───── Data shown ─────
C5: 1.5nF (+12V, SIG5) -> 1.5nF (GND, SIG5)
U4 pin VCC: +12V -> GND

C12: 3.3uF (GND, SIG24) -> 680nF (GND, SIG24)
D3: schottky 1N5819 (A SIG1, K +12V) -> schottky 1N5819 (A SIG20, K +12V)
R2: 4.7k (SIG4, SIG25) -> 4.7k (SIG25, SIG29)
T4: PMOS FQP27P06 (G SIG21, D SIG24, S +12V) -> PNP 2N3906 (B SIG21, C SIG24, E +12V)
─────
───── Data shown ─────
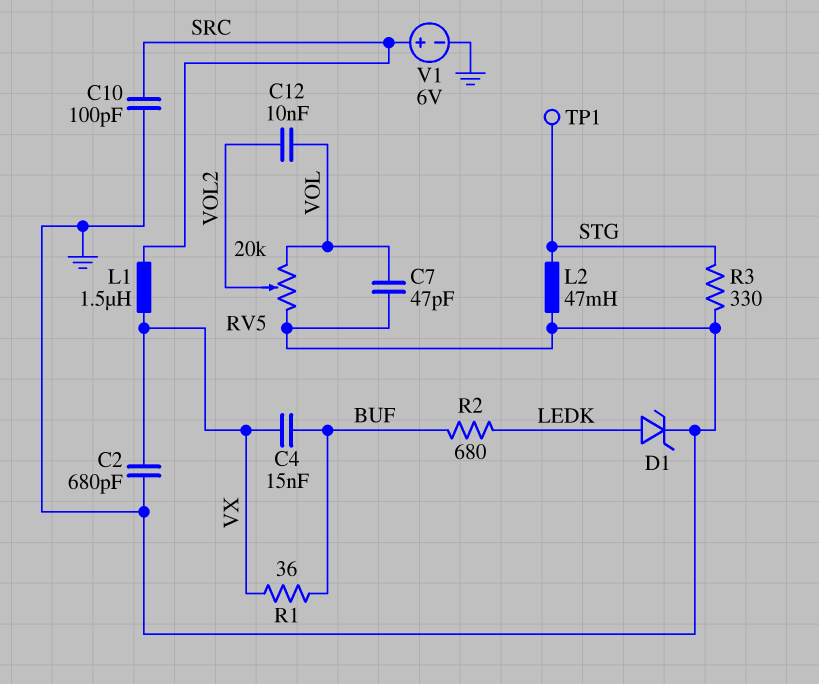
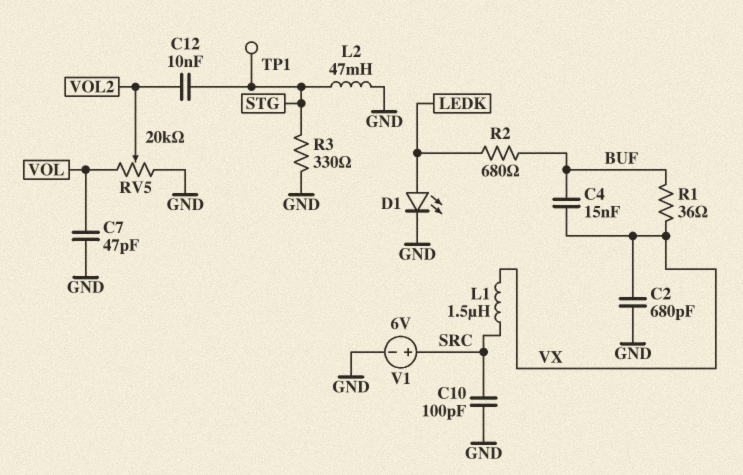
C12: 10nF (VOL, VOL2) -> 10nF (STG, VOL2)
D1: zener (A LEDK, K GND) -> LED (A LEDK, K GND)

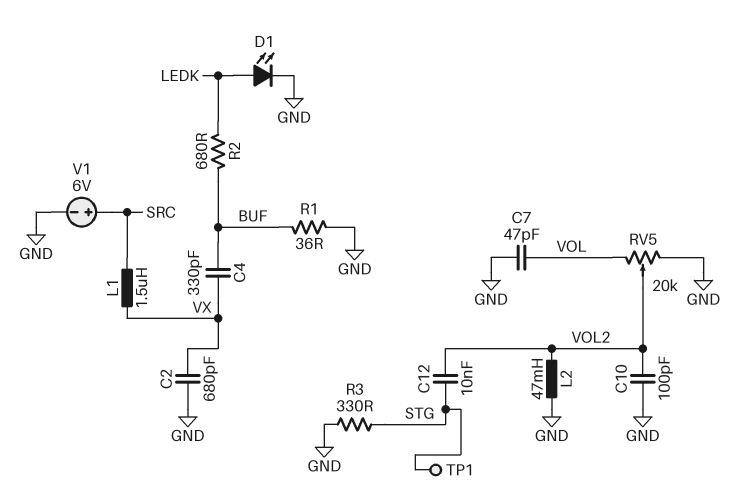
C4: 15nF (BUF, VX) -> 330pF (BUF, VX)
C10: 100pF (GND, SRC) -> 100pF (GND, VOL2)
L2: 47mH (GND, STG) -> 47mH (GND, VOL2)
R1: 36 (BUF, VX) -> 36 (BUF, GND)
─────
- What you should do
What do the lines above say from the one containing "U4 pin VCC: +12V -> GND" down to the one containing "T4: PMOS FQP27P06"? Return them exactly, both end lines included, and only them.

- Solution to this task
U4 pin VCC: +12V -> GND

C12: 3.3uF (GND, SIG24) -> 680nF (GND, SIG24)
D3: schottky 1N5819 (A SIG1, K +12V) -> schottky 1N5819 (A SIG20, K +12V)
R2: 4.7k (SIG4, SIG25) -> 4.7k (SIG25, SIG29)
T4: PMOS FQP27P06 (G SIG21, D SIG24, S +12V) -> PNP 2N3906 (B SIG21, C SIG24, E +12V)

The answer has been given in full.